===== Data shown =====
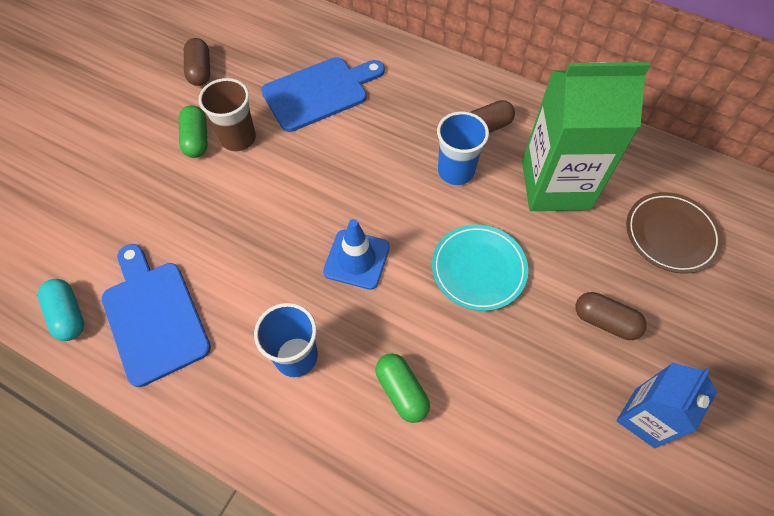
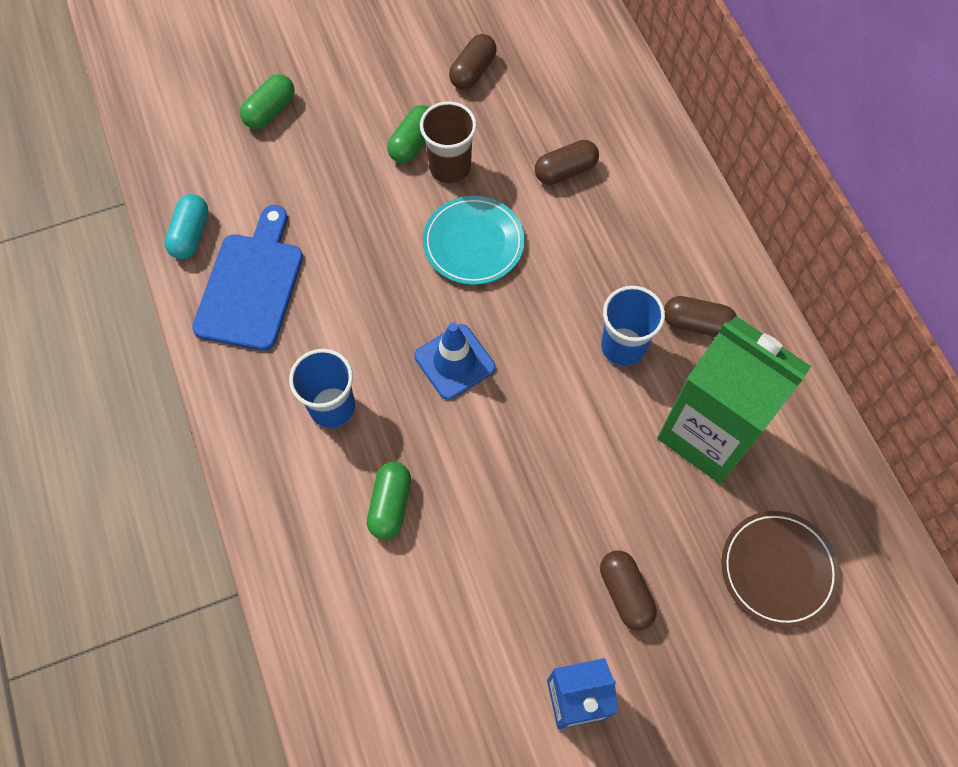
camera: 40 degrees right, 5 degrees up
blue cutting board [261,57,385,132] -> brown capsule [535,140,599,185]
turquoise plate [432,225,528,311] -> turquoise plate moved to [423,196,525,285]
none -> green capsule [240,74,295,129]

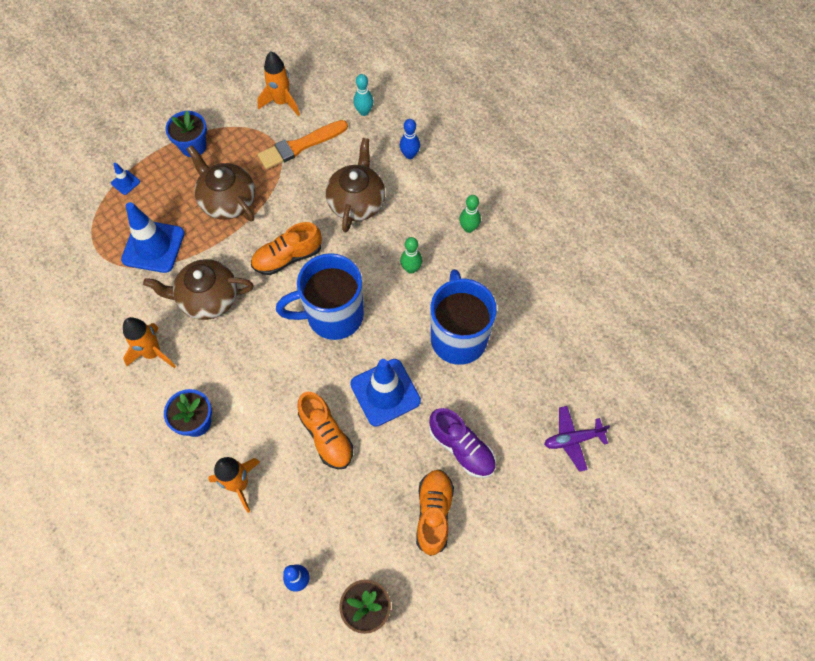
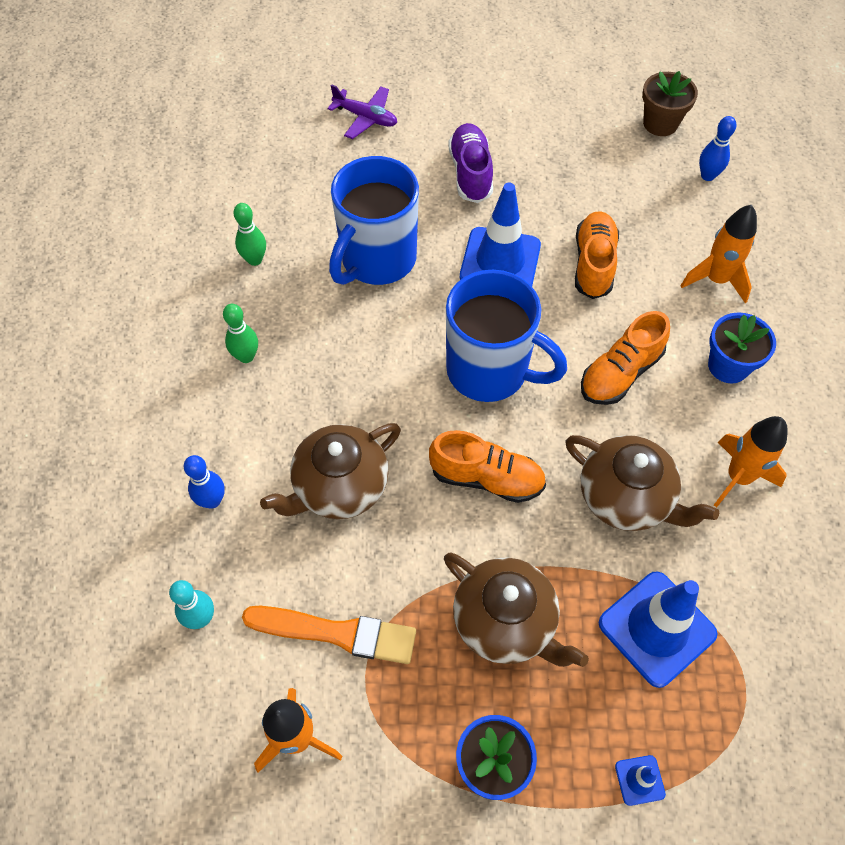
camera: 140 degrees left, 5 degrees down
brown teapot [187,145,255,221] -> brown teapot turned 45 degrees counterclockwise [444,552,589,667]
green bowling pin [400,237,422,274] -> green bowling pin moved to [233,203,266,266]
orange shoe [416,469,454,556] -> orange shoe moved to [581,311,670,405]

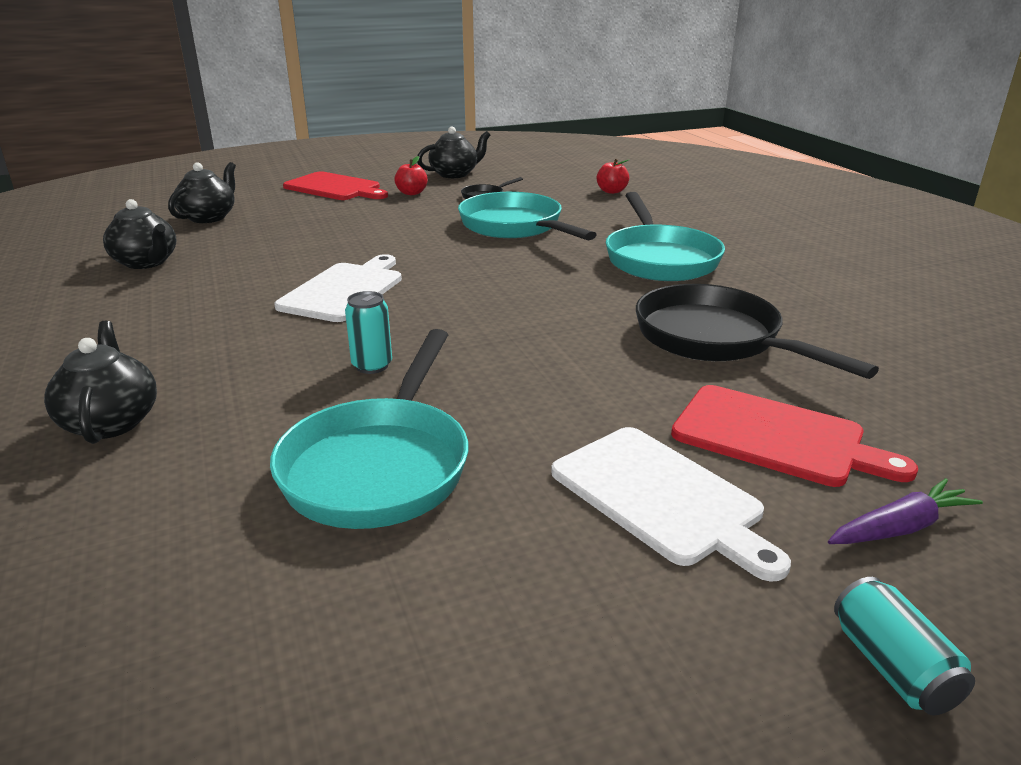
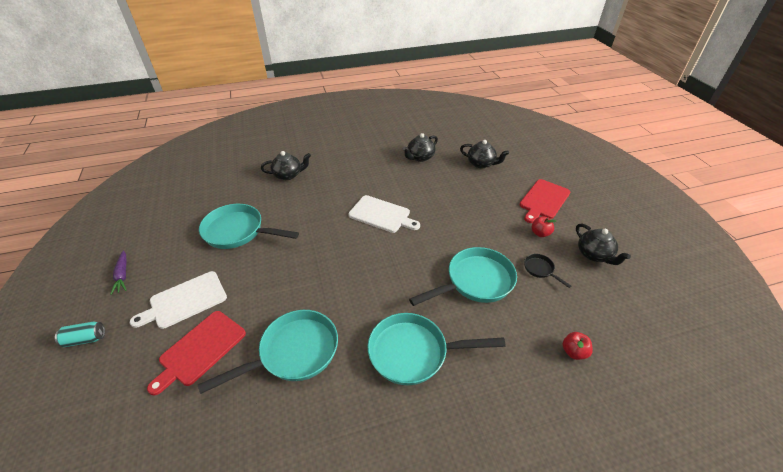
camera: 95 degrees right, 15 degrees up
turquoise can [345,291,392,374] -> none
black pan [636,284,879,379] -> turquoise pan [198,310,338,394]
purple carrot [828,478,983,544] -> purple carrot moved to [110,250,127,295]

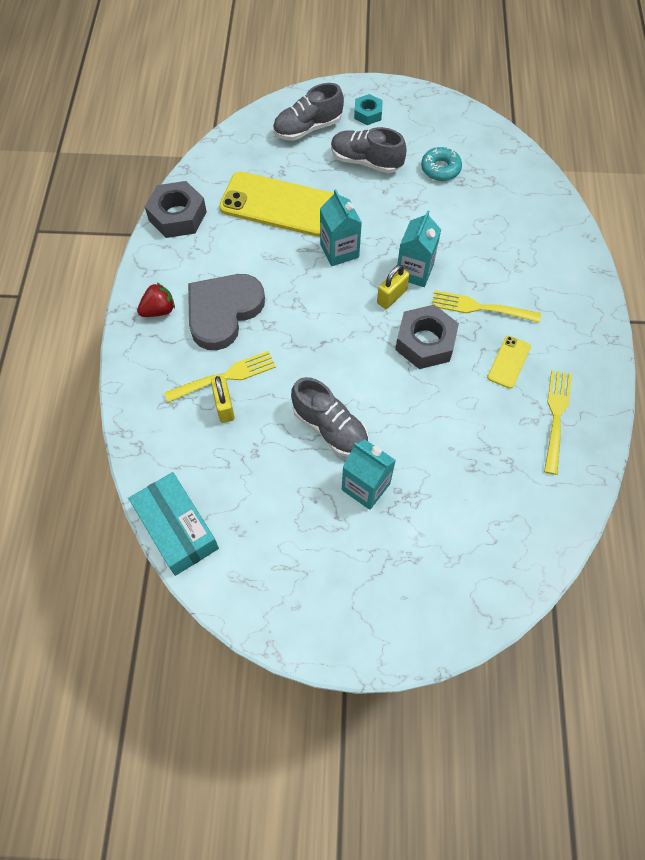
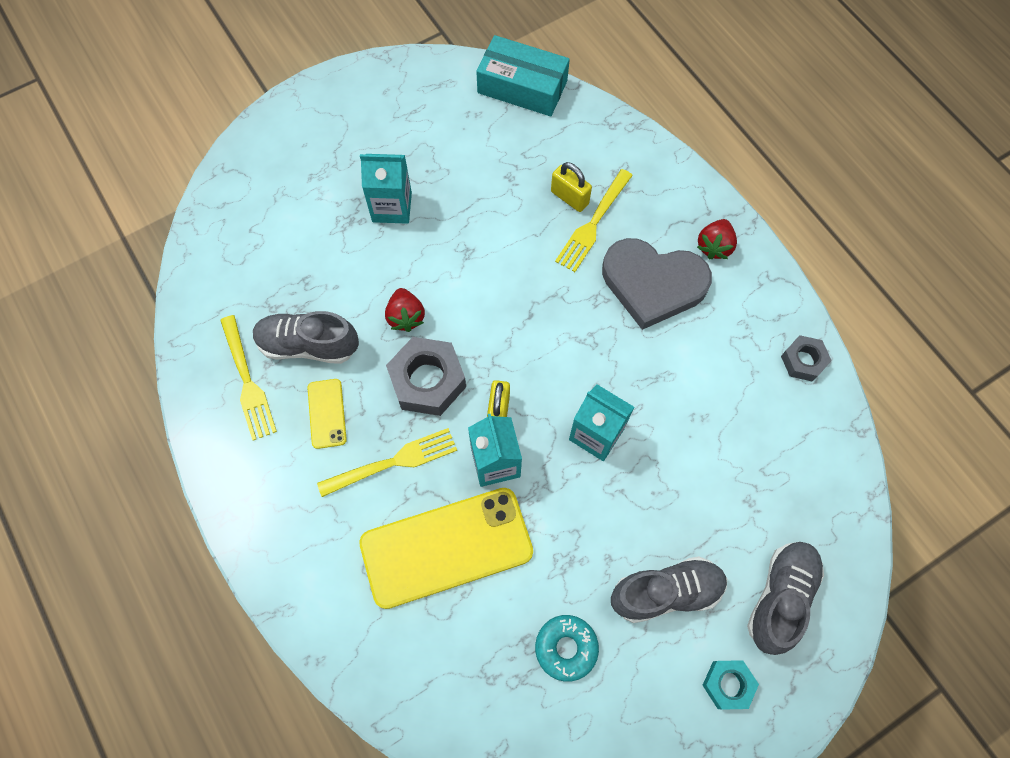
camera: 145 degrees right, 5 degrees up
grey nut [145,181,207,238] -> grey nut [781,335,832,382], size x0.58
grey heart [188,274,265,350] -> grey heart turned 105 degrees clockwise [602,238,712,330]
yellow phone [219,172,334,237] -> yellow phone moved to [359,488,533,609]
grey shoe [291,377,369,457] -> grey shoe moved to [253,311,359,364]
none -> red strawberry [385,288,425,332]

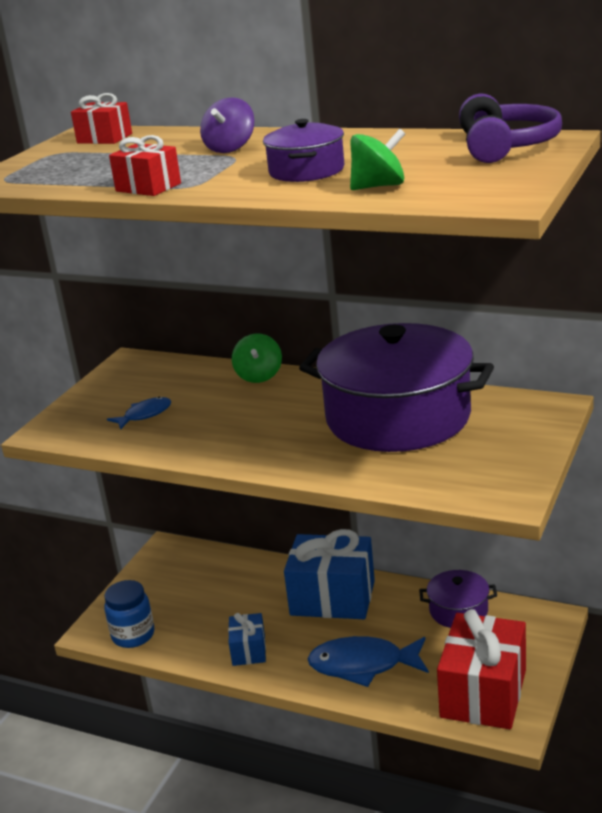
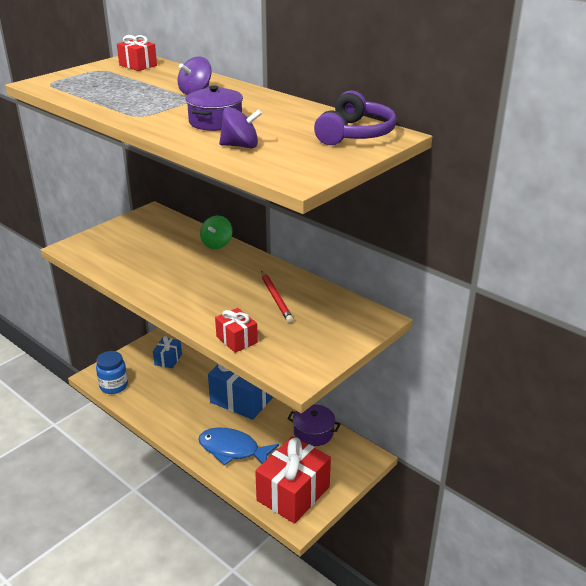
camera: 15 degrees right, 5 degrees up
blue fish [107,396,171,429] -> none
red gift [109,135,181,196] -> red gift moved to [215,308,258,353]
blue gift [228,613,266,666] -> blue gift moved to [153,336,182,368]
purple pot [299,323,494,452] -> red pencil [261,271,294,323]
green spinning top [350,129,405,190] -> purple spinning top [219,107,262,148]

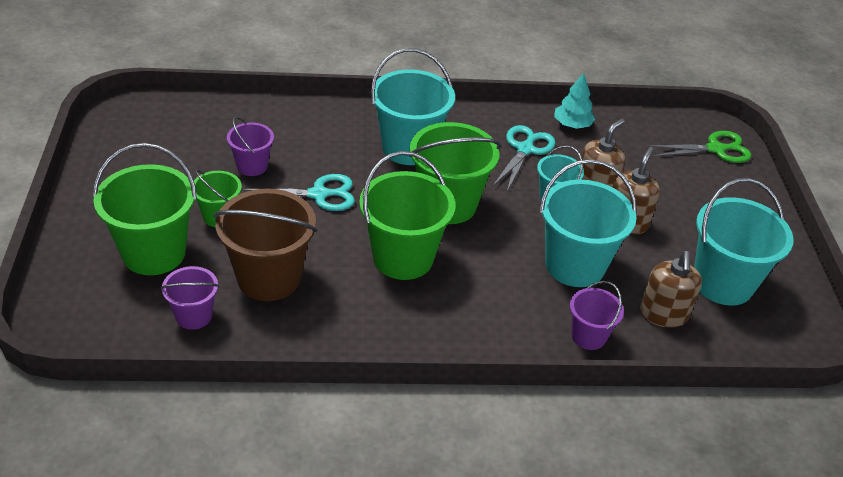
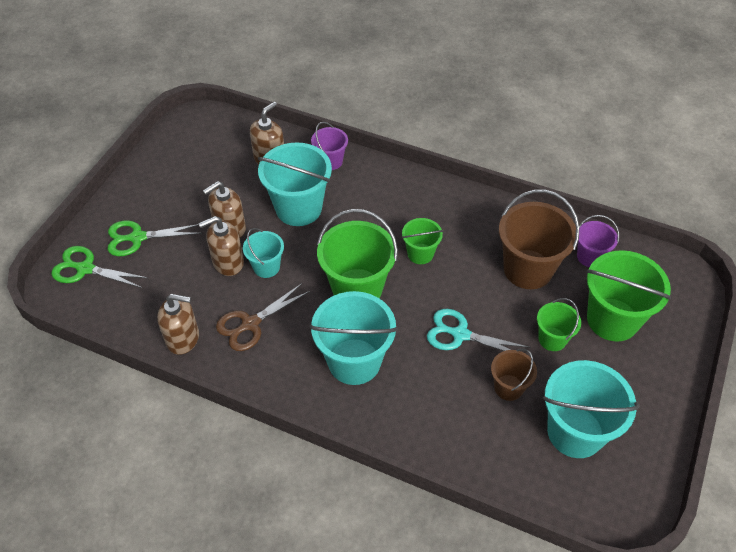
camera: 150 degrees left, 10 degrees up
purple bucket [227,117,274,176] -> brown bucket [491,349,537,401]
green bucket [359,151,455,280] -> green bucket [402,218,443,264], size x0.54
turquoise scissors [493,125,555,191] -> brown scissors [216,283,310,351]
turquoise tree [554,73,595,129] -> brown soap dispenser [157,294,199,355]
turquoise bucket [694,178,794,306] -> turquoise bucket moved to [543,360,640,458]
none -> green scissors [108,221,202,256]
=====
The problem: Here the job is to print all the entries above exactly, minus the images.

Output:
camera: 40 degrees right, 5 degrees up
blue cutting board [261,57,385,132] -> brown capsule [535,140,599,185]
turquoise plate [432,225,528,311] -> turquoise plate moved to [423,196,525,285]
none -> green capsule [240,74,295,129]

camera: 140 degrees left, 5 degrees down
brown teapot [187,145,255,221] -> brown teapot turned 45 degrees counterclockwise [444,552,589,667]
green bowling pin [400,237,422,274] -> green bowling pin moved to [233,203,266,266]
orange shoe [416,469,454,556] -> orange shoe moved to [581,311,670,405]

camera: 95 degrees right, 15 degrees up
turquoise can [345,291,392,374] -> none
black pan [636,284,879,379] -> turquoise pan [198,310,338,394]
purple carrot [828,478,983,544] -> purple carrot moved to [110,250,127,295]

camera: 145 degrees right, 5 degrees up
grey nut [145,181,207,238] -> grey nut [781,335,832,382], size x0.58
grey heart [188,274,265,350] -> grey heart turned 105 degrees clockwise [602,238,712,330]
yellow phone [219,172,334,237] -> yellow phone moved to [359,488,533,609]
grey shoe [291,377,369,457] -> grey shoe moved to [253,311,359,364]
none -> red strawberry [385,288,425,332]

camera: 15 degrees right, 5 degrees up
blue fish [107,396,171,429] -> none
red gift [109,135,181,196] -> red gift moved to [215,308,258,353]
blue gift [228,613,266,666] -> blue gift moved to [153,336,182,368]
purple pot [299,323,494,452] -> red pencil [261,271,294,323]
green spinning top [350,129,405,190] -> purple spinning top [219,107,262,148]

camera: 150 degrees left, 10 degrees up
purple bucket [227,117,274,176] -> brown bucket [491,349,537,401]
green bucket [359,151,455,280] -> green bucket [402,218,443,264], size x0.54
turquoise scissors [493,125,555,191] -> brown scissors [216,283,310,351]
turquoise tree [554,73,595,129] -> brown soap dispenser [157,294,199,355]
turquoise bucket [694,178,794,306] -> turquoise bucket moved to [543,360,640,458]
none -> green scissors [108,221,202,256]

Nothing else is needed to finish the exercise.